**EXERCISE**
Scan the material and copy out each line where the word "blue" occurs.

**DATA PROVIDED**
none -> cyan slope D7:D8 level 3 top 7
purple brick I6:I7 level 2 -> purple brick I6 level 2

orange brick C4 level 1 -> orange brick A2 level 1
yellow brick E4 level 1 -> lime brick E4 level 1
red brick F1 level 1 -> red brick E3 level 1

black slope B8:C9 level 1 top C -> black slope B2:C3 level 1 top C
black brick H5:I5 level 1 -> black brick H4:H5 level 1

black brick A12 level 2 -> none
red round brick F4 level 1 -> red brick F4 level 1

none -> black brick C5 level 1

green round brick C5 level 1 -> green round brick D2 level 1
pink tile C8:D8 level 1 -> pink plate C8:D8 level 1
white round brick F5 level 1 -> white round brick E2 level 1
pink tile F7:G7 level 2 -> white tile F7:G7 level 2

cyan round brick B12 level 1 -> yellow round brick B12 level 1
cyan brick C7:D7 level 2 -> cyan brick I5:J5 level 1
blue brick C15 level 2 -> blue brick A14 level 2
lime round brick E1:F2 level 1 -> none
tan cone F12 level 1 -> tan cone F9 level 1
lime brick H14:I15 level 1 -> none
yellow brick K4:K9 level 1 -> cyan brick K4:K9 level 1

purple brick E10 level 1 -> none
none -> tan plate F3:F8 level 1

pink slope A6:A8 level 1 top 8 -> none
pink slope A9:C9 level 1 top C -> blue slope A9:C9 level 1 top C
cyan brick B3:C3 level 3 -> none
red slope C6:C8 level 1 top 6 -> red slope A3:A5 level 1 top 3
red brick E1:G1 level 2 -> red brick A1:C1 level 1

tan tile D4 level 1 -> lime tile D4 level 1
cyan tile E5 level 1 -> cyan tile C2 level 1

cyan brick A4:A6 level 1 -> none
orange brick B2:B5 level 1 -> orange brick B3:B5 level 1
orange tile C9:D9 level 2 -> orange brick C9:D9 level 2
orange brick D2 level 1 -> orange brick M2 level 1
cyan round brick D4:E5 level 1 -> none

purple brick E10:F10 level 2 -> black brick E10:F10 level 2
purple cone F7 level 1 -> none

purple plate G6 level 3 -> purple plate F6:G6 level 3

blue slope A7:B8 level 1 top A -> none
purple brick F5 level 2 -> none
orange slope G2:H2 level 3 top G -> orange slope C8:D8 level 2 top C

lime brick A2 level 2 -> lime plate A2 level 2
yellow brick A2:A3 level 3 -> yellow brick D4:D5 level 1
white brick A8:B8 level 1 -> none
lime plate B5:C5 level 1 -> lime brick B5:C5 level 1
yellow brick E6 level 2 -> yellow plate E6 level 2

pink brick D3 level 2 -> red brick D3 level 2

**SOLUTION TO THE PROBLEM**
blue brick C15 level 2 -> blue brick A14 level 2
pink slope A9:C9 level 1 top C -> blue slope A9:C9 level 1 top C
blue slope A7:B8 level 1 top A -> none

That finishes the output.